WHAT TO DO: Using the records below, report how many lines hold "right", with no extra text.

(Before-and-after coordinate records)
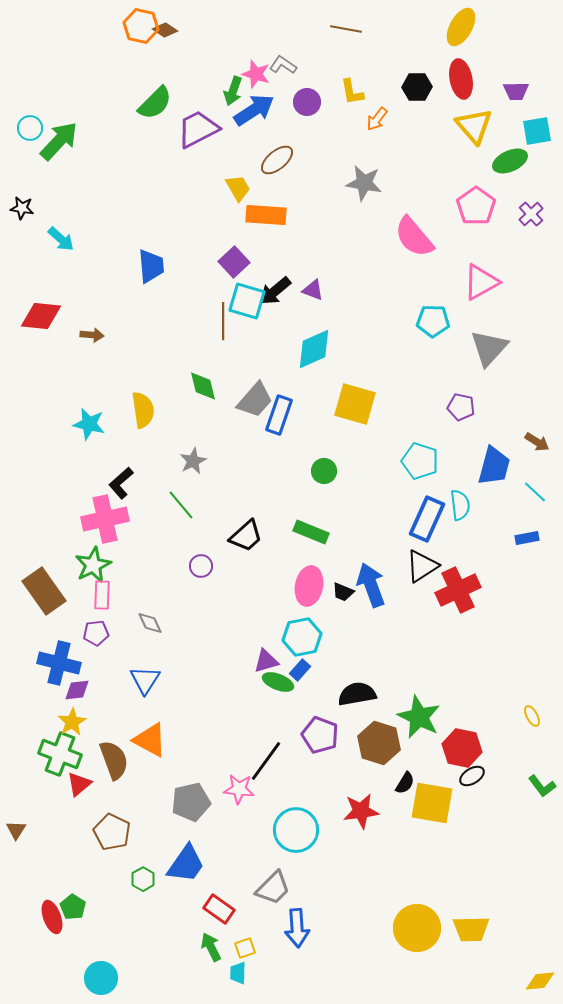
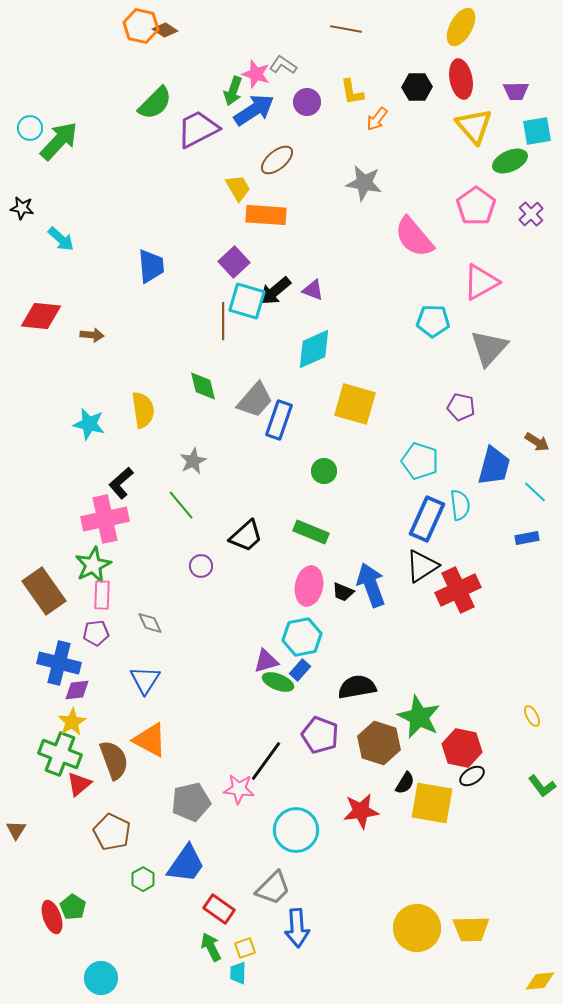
blue rectangle at (279, 415): moved 5 px down
black semicircle at (357, 694): moved 7 px up
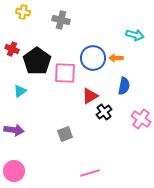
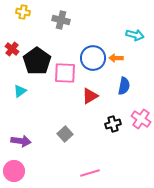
red cross: rotated 16 degrees clockwise
black cross: moved 9 px right, 12 px down; rotated 21 degrees clockwise
purple arrow: moved 7 px right, 11 px down
gray square: rotated 21 degrees counterclockwise
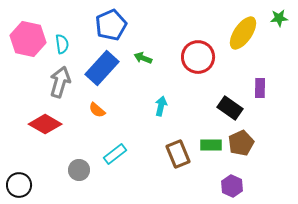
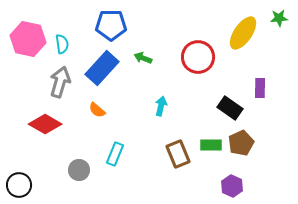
blue pentagon: rotated 24 degrees clockwise
cyan rectangle: rotated 30 degrees counterclockwise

ANSWER: 2